Supplied data:
□ □ □ □ □ □ □
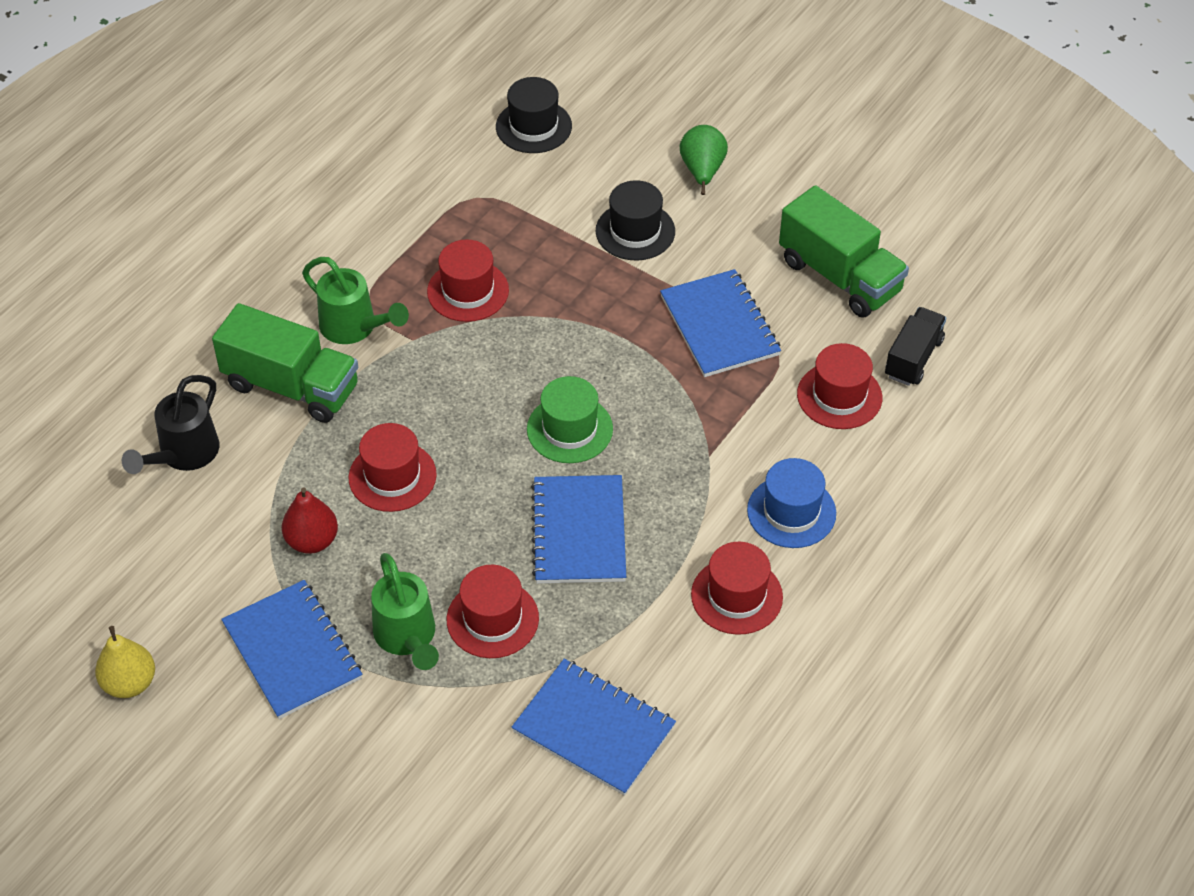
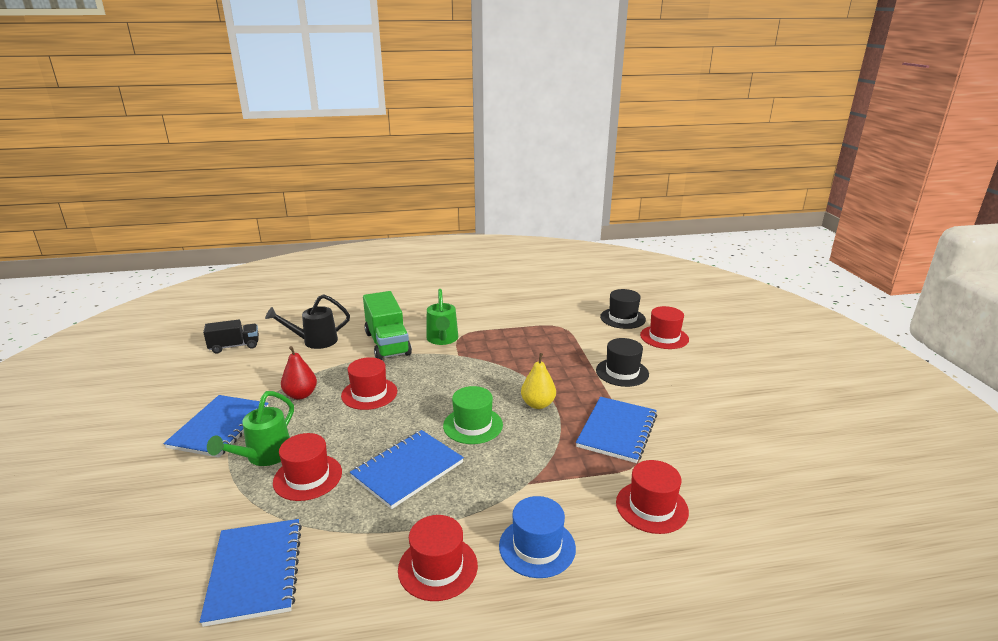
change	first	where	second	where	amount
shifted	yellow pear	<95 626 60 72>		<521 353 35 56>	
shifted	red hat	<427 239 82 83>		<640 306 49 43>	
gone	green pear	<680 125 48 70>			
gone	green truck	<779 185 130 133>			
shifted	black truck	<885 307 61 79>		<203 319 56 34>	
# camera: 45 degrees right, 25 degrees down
□ □ □ □ □ □ □
The task:
Copy the data word for word, no pictures.

Response to the task:
change	first	where	second	where	amount
shifted	yellow pear	<95 626 60 72>		<521 353 35 56>	
shifted	red hat	<427 239 82 83>		<640 306 49 43>	
gone	green pear	<680 125 48 70>			
gone	green truck	<779 185 130 133>			
shifted	black truck	<885 307 61 79>		<203 319 56 34>	
# camera: 45 degrees right, 25 degrees down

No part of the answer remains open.